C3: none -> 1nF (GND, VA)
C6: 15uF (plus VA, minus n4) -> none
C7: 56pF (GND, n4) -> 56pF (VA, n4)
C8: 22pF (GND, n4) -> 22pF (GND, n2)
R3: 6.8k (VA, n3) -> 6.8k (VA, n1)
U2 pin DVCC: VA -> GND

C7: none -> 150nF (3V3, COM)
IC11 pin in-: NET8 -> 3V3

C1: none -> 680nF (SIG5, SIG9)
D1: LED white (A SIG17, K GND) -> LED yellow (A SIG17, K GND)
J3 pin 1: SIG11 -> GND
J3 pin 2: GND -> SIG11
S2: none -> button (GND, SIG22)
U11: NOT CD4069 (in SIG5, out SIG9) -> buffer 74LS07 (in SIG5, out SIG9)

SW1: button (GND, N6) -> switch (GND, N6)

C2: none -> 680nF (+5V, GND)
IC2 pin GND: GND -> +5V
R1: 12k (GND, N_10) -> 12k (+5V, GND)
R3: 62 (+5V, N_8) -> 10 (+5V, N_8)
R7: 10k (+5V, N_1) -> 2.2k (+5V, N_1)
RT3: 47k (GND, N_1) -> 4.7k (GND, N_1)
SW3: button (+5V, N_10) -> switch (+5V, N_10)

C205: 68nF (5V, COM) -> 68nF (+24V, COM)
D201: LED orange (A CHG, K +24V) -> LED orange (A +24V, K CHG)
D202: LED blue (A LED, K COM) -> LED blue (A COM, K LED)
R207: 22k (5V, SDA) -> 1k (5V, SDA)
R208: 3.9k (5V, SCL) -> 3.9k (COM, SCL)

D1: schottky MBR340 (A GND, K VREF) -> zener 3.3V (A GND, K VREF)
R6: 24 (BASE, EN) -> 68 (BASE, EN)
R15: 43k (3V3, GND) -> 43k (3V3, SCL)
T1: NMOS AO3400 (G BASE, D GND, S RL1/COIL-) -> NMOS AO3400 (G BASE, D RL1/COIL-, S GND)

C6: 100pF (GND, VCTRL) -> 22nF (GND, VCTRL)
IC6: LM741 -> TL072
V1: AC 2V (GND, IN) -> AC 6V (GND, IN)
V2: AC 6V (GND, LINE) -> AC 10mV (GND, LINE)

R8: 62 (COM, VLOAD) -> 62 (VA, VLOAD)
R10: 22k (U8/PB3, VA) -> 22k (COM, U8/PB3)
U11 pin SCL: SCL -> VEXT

══════════

■ WORK REQUEST: An exact copy of the listing above is all the answer should hold.

■ ANSWER TO THIS PROBLEM:
C3: none -> 1nF (GND, VA)
C6: 15uF (plus VA, minus n4) -> none
C7: 56pF (GND, n4) -> 56pF (VA, n4)
C8: 22pF (GND, n4) -> 22pF (GND, n2)
R3: 6.8k (VA, n3) -> 6.8k (VA, n1)
U2 pin DVCC: VA -> GND

C7: none -> 150nF (3V3, COM)
IC11 pin in-: NET8 -> 3V3

C1: none -> 680nF (SIG5, SIG9)
D1: LED white (A SIG17, K GND) -> LED yellow (A SIG17, K GND)
J3 pin 1: SIG11 -> GND
J3 pin 2: GND -> SIG11
S2: none -> button (GND, SIG22)
U11: NOT CD4069 (in SIG5, out SIG9) -> buffer 74LS07 (in SIG5, out SIG9)

SW1: button (GND, N6) -> switch (GND, N6)

C2: none -> 680nF (+5V, GND)
IC2 pin GND: GND -> +5V
R1: 12k (GND, N_10) -> 12k (+5V, GND)
R3: 62 (+5V, N_8) -> 10 (+5V, N_8)
R7: 10k (+5V, N_1) -> 2.2k (+5V, N_1)
RT3: 47k (GND, N_1) -> 4.7k (GND, N_1)
SW3: button (+5V, N_10) -> switch (+5V, N_10)

C205: 68nF (5V, COM) -> 68nF (+24V, COM)
D201: LED orange (A CHG, K +24V) -> LED orange (A +24V, K CHG)
D202: LED blue (A LED, K COM) -> LED blue (A COM, K LED)
R207: 22k (5V, SDA) -> 1k (5V, SDA)
R208: 3.9k (5V, SCL) -> 3.9k (COM, SCL)

D1: schottky MBR340 (A GND, K VREF) -> zener 3.3V (A GND, K VREF)
R6: 24 (BASE, EN) -> 68 (BASE, EN)
R15: 43k (3V3, GND) -> 43k (3V3, SCL)
T1: NMOS AO3400 (G BASE, D GND, S RL1/COIL-) -> NMOS AO3400 (G BASE, D RL1/COIL-, S GND)

C6: 100pF (GND, VCTRL) -> 22nF (GND, VCTRL)
IC6: LM741 -> TL072
V1: AC 2V (GND, IN) -> AC 6V (GND, IN)
V2: AC 6V (GND, LINE) -> AC 10mV (GND, LINE)

R8: 62 (COM, VLOAD) -> 62 (VA, VLOAD)
R10: 22k (U8/PB3, VA) -> 22k (COM, U8/PB3)
U11 pin SCL: SCL -> VEXT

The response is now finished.